→ **Exercise inputs**:
====================
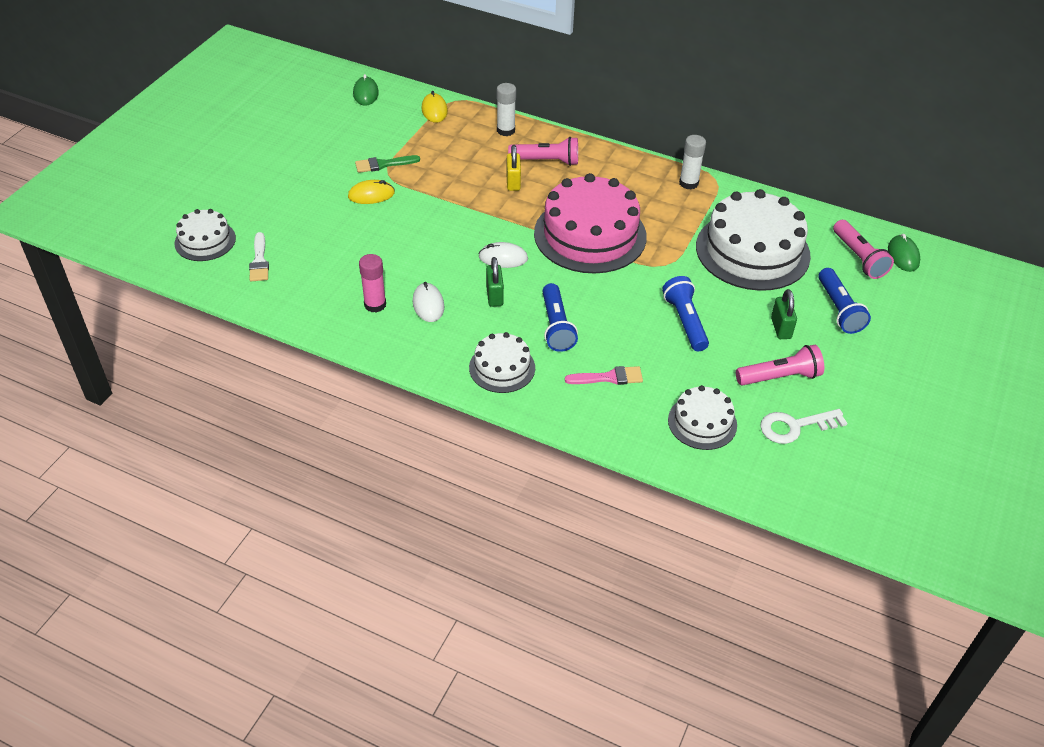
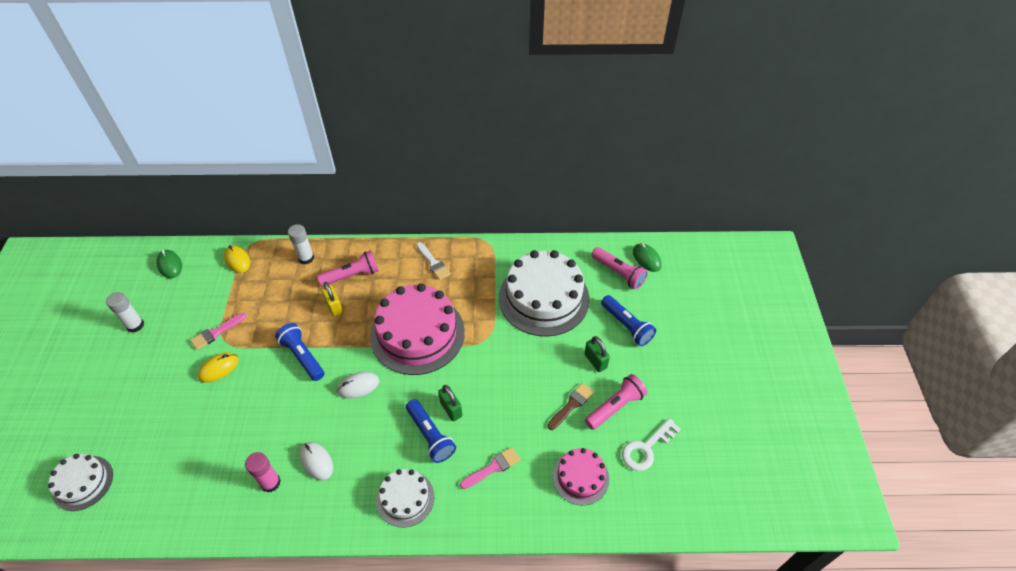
camera: 25 degrees left, 5 degrees up
(259, 261) = (145, 482): white brush -> white brush (433, 263)
(383, 164) = (216, 332): green brush -> pink brush
(494, 296) = (368, 428): green padlock -> green padlock (451, 409)
(685, 321) = (525, 386): blue flashlight -> blue flashlight (303, 356)
(688, 183) = (470, 254): white glue stick -> white glue stick (135, 325)
(702, 422) = (580, 477): white cake -> pink cake
(729, 357) = (571, 405): none -> brown brush

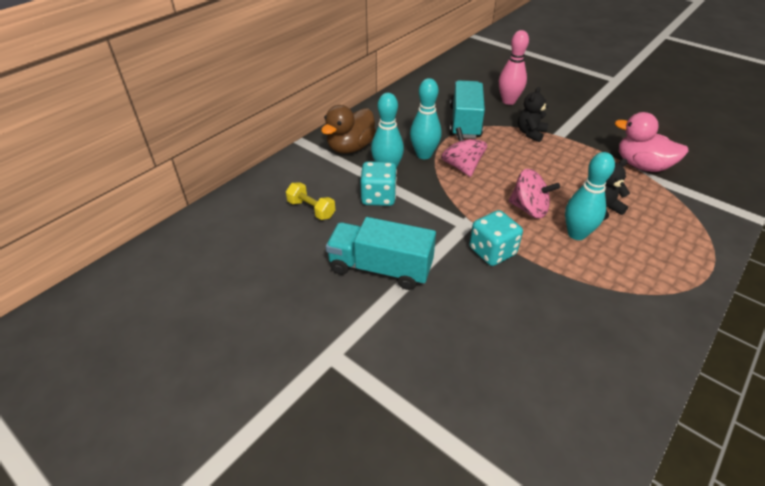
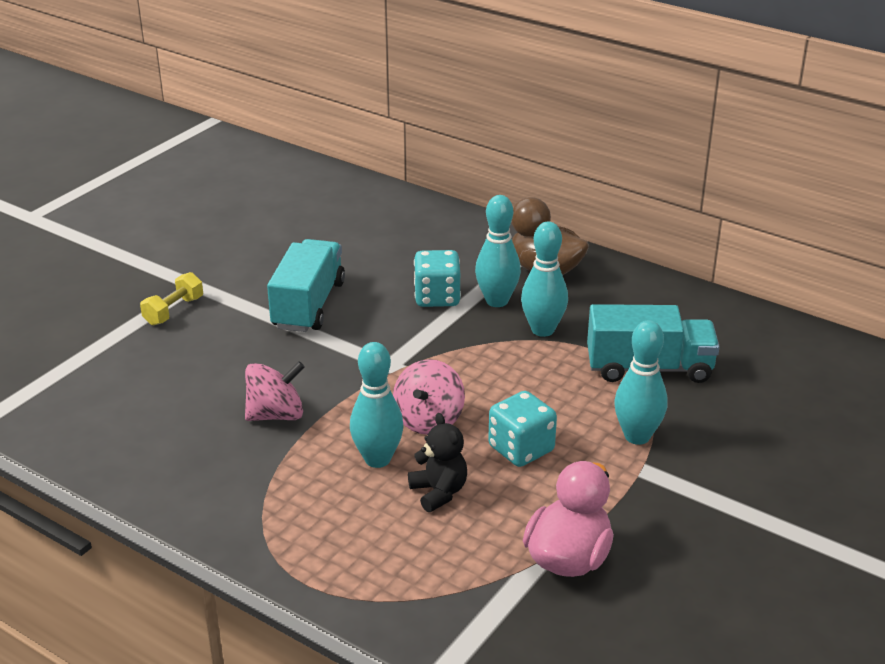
camera: 85 degrees right, 10 degrees down
(311, 209) = (406, 253): yellow dumbbell -> yellow dumbbell (174, 311)
(462, 167) = (520, 363): pink spinning top -> pink spinning top (276, 415)
(492, 251) = (339, 384): turquoise dice -> turquoise dice (521, 449)
(508, 101) = (742, 418): pink bowling pin -> none
(530, 133) = (637, 436): black teddy bear -> turquoise bowling pin

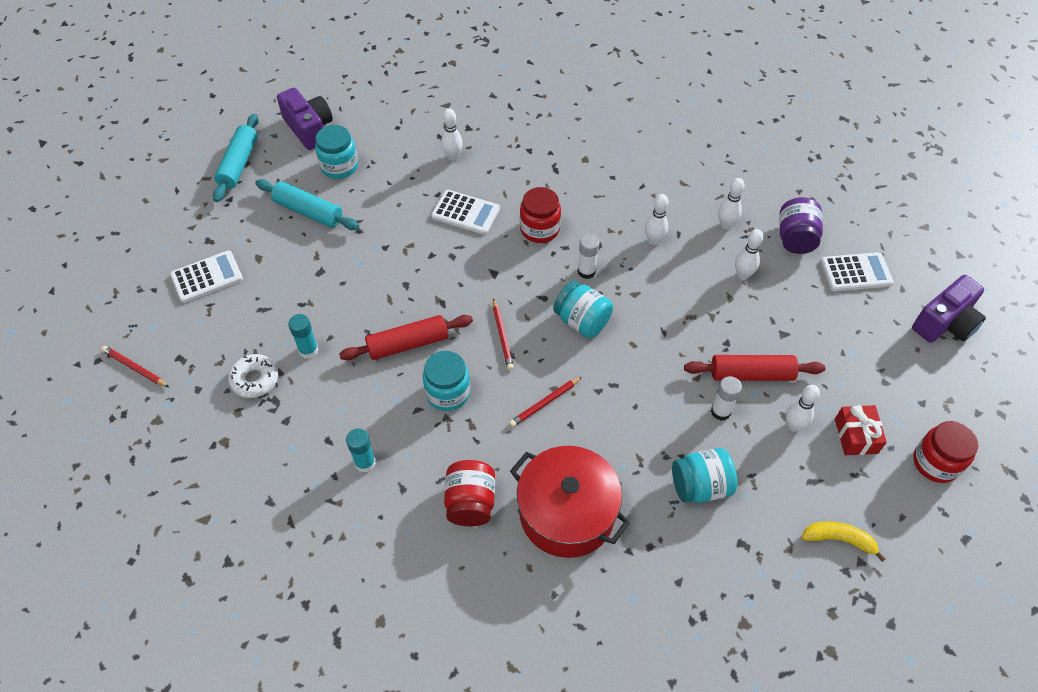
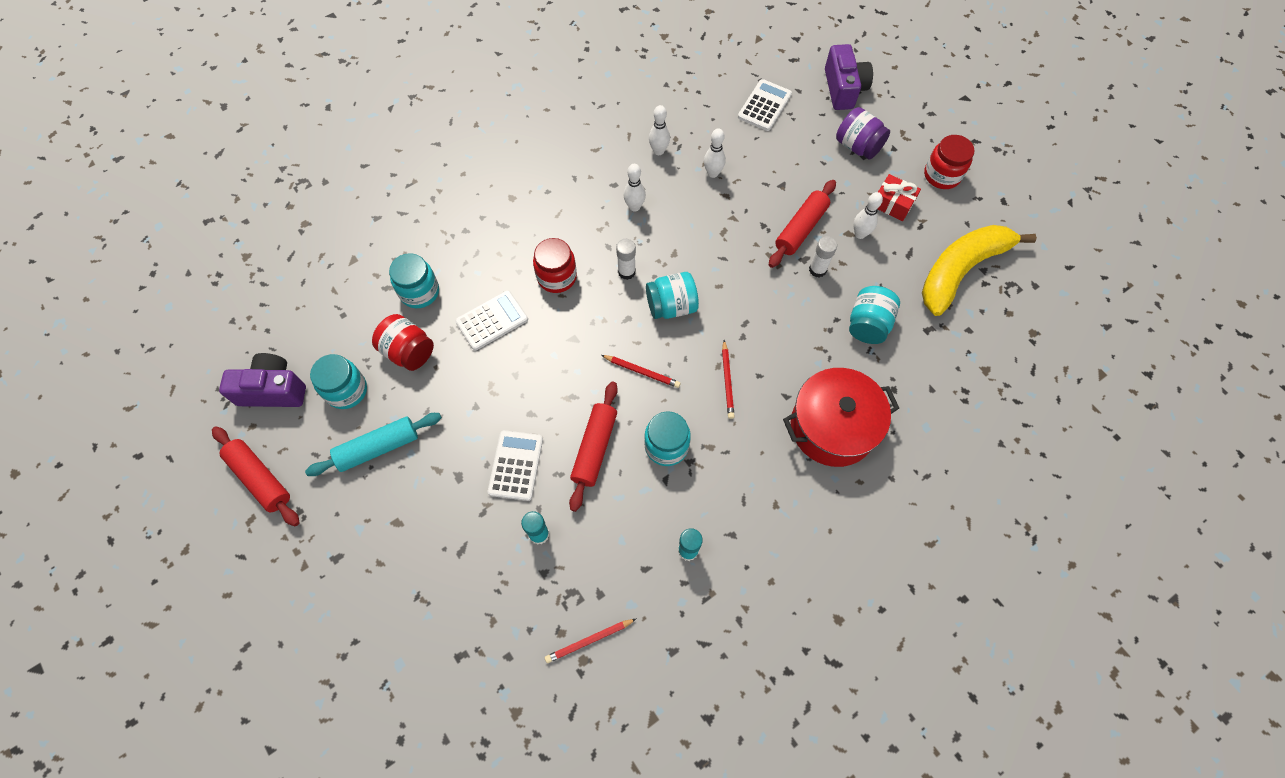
camera: 55 degrees left, 10 degrees up
(135, 368) = (438, 706): red pencil -> red pencil (589, 641)
(207, 277) = (381, 582): white calculator -> white calculator (516, 465)
(239, 164) = (260, 479): turquoise rolling pin -> red rolling pin
(255, 379) = (536, 598): white donut -> none
(452, 157) = (419, 292): white bowling pin -> turquoise jar
(470, 502) = (779, 490): red jar -> red jar (408, 351)
(795, 238) = (706, 118): purple jar -> purple jar (857, 146)
(839, 539) = (961, 270): yellow banana -> yellow banana, size x2.17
====================
→ **What you will do**: Please write out, exactly as they appear, only the lines from the one holding "camera: 55 degrees left, 10 degrees up" through the end of the data.

→ **Exercise output**:
camera: 55 degrees left, 10 degrees up
(135, 368) = (438, 706): red pencil -> red pencil (589, 641)
(207, 277) = (381, 582): white calculator -> white calculator (516, 465)
(239, 164) = (260, 479): turquoise rolling pin -> red rolling pin
(255, 379) = (536, 598): white donut -> none
(452, 157) = (419, 292): white bowling pin -> turquoise jar
(470, 502) = (779, 490): red jar -> red jar (408, 351)
(795, 238) = (706, 118): purple jar -> purple jar (857, 146)
(839, 539) = (961, 270): yellow banana -> yellow banana, size x2.17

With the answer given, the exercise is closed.